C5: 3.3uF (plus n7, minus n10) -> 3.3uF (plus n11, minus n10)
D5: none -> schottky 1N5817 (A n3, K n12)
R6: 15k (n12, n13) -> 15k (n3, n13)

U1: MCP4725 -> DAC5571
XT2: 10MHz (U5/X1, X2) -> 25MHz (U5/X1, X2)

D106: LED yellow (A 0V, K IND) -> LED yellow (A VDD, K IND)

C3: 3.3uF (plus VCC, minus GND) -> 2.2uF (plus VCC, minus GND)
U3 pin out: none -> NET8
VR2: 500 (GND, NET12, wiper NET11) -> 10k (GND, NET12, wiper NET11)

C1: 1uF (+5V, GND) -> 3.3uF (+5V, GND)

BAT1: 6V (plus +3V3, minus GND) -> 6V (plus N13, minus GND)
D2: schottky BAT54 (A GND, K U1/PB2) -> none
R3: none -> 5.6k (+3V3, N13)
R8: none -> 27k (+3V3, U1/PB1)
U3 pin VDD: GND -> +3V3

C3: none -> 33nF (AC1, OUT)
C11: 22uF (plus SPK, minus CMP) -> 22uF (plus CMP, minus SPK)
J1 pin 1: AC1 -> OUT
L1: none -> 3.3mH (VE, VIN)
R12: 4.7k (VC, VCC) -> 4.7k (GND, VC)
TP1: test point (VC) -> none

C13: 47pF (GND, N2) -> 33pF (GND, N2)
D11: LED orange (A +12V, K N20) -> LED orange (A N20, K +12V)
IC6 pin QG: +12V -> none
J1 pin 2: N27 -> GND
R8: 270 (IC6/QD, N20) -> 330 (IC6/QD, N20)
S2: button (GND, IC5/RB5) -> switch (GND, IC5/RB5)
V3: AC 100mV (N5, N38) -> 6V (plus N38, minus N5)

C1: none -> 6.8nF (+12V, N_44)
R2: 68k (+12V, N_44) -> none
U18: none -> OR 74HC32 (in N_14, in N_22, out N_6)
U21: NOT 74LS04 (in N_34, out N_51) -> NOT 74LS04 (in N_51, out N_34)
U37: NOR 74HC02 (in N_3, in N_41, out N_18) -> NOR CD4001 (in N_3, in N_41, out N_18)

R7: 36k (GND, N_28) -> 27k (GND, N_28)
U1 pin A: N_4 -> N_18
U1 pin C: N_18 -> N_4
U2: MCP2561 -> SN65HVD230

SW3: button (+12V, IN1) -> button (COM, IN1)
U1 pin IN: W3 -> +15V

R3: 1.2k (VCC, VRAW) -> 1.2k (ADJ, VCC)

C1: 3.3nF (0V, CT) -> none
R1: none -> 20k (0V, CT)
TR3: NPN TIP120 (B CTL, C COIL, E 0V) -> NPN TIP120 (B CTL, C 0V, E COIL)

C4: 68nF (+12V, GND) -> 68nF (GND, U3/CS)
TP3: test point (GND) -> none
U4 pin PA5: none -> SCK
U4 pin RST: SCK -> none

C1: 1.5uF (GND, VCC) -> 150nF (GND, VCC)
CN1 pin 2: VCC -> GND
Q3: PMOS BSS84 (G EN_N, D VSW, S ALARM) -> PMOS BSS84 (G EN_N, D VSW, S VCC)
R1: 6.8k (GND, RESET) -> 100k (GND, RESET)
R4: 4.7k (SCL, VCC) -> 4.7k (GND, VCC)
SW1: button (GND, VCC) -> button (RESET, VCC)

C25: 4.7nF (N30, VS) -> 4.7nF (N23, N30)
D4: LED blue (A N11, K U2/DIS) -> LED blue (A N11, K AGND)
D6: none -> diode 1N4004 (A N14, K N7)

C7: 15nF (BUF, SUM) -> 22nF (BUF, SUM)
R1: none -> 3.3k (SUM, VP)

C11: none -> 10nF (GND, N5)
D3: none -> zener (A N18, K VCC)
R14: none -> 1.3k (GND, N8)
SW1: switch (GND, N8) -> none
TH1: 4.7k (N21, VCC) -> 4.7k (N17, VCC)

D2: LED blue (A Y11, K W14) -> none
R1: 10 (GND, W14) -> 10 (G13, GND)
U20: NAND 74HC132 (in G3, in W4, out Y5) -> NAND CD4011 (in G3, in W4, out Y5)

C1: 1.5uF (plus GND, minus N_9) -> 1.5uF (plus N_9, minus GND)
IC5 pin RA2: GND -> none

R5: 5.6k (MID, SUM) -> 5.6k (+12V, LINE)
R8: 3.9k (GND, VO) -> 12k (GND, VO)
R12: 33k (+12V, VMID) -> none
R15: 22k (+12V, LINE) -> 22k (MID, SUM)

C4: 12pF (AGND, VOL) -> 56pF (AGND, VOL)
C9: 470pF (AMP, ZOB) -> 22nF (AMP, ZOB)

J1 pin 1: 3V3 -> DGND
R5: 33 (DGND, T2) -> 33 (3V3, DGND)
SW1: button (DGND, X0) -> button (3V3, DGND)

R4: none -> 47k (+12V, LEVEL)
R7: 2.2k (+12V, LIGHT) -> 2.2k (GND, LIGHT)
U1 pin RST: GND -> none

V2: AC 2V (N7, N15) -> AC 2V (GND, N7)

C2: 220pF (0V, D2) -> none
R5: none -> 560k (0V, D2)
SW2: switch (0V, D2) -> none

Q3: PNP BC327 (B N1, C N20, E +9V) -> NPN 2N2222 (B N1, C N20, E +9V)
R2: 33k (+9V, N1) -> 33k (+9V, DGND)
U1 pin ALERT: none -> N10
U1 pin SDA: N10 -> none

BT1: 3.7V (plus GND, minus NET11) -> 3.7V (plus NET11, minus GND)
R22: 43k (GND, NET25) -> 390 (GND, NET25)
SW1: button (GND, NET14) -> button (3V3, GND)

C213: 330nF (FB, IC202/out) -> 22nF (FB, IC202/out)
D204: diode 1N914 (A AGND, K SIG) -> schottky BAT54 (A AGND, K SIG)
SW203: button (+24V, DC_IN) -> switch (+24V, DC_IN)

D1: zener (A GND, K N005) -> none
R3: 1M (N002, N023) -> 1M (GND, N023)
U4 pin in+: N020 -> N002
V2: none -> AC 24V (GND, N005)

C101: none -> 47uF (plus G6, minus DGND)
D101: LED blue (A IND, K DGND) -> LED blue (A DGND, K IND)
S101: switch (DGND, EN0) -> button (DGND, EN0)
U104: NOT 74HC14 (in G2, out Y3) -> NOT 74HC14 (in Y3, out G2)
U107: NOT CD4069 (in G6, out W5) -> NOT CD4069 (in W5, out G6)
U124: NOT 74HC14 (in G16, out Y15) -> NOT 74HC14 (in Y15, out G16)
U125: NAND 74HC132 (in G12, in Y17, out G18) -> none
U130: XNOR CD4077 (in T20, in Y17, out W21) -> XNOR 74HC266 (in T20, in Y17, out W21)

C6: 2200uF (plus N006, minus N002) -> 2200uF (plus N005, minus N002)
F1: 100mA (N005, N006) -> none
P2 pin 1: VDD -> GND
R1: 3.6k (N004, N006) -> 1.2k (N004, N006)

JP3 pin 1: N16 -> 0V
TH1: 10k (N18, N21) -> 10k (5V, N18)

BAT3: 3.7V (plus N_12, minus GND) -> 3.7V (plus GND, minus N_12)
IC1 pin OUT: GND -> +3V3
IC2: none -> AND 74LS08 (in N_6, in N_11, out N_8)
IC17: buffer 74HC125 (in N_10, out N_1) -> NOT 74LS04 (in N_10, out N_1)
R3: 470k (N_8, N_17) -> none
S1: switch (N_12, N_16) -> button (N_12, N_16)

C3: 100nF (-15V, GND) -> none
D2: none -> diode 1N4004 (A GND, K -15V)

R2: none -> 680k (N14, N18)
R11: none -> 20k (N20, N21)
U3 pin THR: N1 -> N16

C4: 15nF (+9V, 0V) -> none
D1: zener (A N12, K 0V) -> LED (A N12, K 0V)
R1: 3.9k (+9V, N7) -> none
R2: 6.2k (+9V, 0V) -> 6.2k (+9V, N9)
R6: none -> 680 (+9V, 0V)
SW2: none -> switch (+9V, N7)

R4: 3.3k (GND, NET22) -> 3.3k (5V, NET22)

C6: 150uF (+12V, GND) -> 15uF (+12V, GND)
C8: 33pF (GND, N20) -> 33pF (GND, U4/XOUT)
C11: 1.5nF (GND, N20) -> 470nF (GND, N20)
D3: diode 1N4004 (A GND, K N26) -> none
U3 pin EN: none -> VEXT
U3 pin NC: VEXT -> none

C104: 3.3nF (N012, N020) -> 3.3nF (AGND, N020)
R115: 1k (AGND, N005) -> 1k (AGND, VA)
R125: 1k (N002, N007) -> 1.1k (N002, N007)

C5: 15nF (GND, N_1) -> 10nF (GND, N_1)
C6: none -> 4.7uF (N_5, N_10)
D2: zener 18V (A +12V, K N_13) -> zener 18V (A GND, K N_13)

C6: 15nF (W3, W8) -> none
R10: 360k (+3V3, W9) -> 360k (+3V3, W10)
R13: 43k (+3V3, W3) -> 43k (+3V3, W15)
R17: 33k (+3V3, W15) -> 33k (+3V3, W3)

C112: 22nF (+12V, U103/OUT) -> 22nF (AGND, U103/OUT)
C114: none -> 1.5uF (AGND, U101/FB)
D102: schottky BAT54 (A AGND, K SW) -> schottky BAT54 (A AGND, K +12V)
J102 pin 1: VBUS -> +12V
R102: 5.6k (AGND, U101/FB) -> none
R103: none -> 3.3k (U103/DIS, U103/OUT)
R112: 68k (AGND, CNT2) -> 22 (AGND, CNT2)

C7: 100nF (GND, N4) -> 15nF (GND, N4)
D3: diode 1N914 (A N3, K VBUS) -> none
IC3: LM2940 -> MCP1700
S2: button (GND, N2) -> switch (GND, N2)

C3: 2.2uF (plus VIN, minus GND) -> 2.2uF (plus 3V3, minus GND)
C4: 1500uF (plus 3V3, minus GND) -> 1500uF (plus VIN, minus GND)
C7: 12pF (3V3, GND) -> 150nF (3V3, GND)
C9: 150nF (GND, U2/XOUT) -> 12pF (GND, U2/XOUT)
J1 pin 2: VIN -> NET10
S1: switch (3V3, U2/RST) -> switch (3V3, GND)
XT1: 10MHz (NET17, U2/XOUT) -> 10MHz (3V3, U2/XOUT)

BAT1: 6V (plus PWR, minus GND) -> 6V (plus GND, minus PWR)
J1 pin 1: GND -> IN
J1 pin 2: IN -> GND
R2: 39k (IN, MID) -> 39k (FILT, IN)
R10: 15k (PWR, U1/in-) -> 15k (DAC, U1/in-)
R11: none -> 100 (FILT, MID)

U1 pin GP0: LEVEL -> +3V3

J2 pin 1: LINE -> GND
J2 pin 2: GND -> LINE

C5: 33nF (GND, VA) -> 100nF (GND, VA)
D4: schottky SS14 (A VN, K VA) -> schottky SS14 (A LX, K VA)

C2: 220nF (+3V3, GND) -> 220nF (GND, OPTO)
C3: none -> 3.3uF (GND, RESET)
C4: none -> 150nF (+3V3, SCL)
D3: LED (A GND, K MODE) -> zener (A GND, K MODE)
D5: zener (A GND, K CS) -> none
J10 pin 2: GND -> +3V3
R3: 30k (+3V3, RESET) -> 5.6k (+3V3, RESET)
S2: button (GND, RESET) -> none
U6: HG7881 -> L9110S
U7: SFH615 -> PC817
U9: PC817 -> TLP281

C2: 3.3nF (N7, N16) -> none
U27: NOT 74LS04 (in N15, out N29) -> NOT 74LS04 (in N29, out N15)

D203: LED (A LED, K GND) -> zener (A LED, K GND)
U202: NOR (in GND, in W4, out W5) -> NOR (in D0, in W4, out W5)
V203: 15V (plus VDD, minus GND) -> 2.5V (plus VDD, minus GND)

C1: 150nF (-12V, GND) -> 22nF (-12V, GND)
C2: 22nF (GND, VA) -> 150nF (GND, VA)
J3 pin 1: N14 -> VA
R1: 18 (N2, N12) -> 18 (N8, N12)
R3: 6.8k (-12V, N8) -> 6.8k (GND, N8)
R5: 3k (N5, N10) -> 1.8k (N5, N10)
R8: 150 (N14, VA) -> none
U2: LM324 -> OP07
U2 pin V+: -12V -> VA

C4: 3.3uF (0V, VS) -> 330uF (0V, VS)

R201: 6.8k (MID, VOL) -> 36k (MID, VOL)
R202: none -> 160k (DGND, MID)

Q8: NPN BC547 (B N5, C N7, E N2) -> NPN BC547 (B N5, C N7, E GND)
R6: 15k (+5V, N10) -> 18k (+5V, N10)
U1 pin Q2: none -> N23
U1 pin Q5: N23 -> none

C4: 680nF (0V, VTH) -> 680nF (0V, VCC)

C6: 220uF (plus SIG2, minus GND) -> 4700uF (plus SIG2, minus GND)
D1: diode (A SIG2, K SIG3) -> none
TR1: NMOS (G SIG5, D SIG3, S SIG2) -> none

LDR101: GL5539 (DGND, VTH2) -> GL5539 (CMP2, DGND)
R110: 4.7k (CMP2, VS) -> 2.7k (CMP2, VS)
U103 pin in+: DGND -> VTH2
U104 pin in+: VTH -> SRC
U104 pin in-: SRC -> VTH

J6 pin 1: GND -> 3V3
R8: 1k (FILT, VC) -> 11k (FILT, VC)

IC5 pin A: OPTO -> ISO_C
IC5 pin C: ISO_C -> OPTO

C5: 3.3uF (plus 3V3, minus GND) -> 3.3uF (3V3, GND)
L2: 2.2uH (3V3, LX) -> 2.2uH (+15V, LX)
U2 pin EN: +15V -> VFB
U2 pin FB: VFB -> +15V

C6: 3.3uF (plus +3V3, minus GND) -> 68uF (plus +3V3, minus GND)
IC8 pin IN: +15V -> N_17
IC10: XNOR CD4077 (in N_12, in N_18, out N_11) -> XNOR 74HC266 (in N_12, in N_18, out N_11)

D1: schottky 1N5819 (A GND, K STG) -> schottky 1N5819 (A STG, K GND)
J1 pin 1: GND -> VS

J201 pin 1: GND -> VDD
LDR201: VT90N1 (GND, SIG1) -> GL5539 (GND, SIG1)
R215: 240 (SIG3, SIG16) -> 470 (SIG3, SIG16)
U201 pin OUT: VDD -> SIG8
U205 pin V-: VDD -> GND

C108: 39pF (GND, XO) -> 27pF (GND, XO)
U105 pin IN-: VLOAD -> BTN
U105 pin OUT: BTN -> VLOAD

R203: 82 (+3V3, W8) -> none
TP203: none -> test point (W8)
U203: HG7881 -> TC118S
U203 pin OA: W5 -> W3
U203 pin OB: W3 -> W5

→ **Description of the task**:
Output exactly the lines of the material above from the one containing "U1 pin GP0: LEVEL -> +3V3" up to and including the one containing "U104 pin in-: SRC -> VTH".

→ **Task output**:
U1 pin GP0: LEVEL -> +3V3

J2 pin 1: LINE -> GND
J2 pin 2: GND -> LINE

C5: 33nF (GND, VA) -> 100nF (GND, VA)
D4: schottky SS14 (A VN, K VA) -> schottky SS14 (A LX, K VA)

C2: 220nF (+3V3, GND) -> 220nF (GND, OPTO)
C3: none -> 3.3uF (GND, RESET)
C4: none -> 150nF (+3V3, SCL)
D3: LED (A GND, K MODE) -> zener (A GND, K MODE)
D5: zener (A GND, K CS) -> none
J10 pin 2: GND -> +3V3
R3: 30k (+3V3, RESET) -> 5.6k (+3V3, RESET)
S2: button (GND, RESET) -> none
U6: HG7881 -> L9110S
U7: SFH615 -> PC817
U9: PC817 -> TLP281

C2: 3.3nF (N7, N16) -> none
U27: NOT 74LS04 (in N15, out N29) -> NOT 74LS04 (in N29, out N15)

D203: LED (A LED, K GND) -> zener (A LED, K GND)
U202: NOR (in GND, in W4, out W5) -> NOR (in D0, in W4, out W5)
V203: 15V (plus VDD, minus GND) -> 2.5V (plus VDD, minus GND)

C1: 150nF (-12V, GND) -> 22nF (-12V, GND)
C2: 22nF (GND, VA) -> 150nF (GND, VA)
J3 pin 1: N14 -> VA
R1: 18 (N2, N12) -> 18 (N8, N12)
R3: 6.8k (-12V, N8) -> 6.8k (GND, N8)
R5: 3k (N5, N10) -> 1.8k (N5, N10)
R8: 150 (N14, VA) -> none
U2: LM324 -> OP07
U2 pin V+: -12V -> VA

C4: 3.3uF (0V, VS) -> 330uF (0V, VS)

R201: 6.8k (MID, VOL) -> 36k (MID, VOL)
R202: none -> 160k (DGND, MID)

Q8: NPN BC547 (B N5, C N7, E N2) -> NPN BC547 (B N5, C N7, E GND)
R6: 15k (+5V, N10) -> 18k (+5V, N10)
U1 pin Q2: none -> N23
U1 pin Q5: N23 -> none

C4: 680nF (0V, VTH) -> 680nF (0V, VCC)

C6: 220uF (plus SIG2, minus GND) -> 4700uF (plus SIG2, minus GND)
D1: diode (A SIG2, K SIG3) -> none
TR1: NMOS (G SIG5, D SIG3, S SIG2) -> none

LDR101: GL5539 (DGND, VTH2) -> GL5539 (CMP2, DGND)
R110: 4.7k (CMP2, VS) -> 2.7k (CMP2, VS)
U103 pin in+: DGND -> VTH2
U104 pin in+: VTH -> SRC
U104 pin in-: SRC -> VTH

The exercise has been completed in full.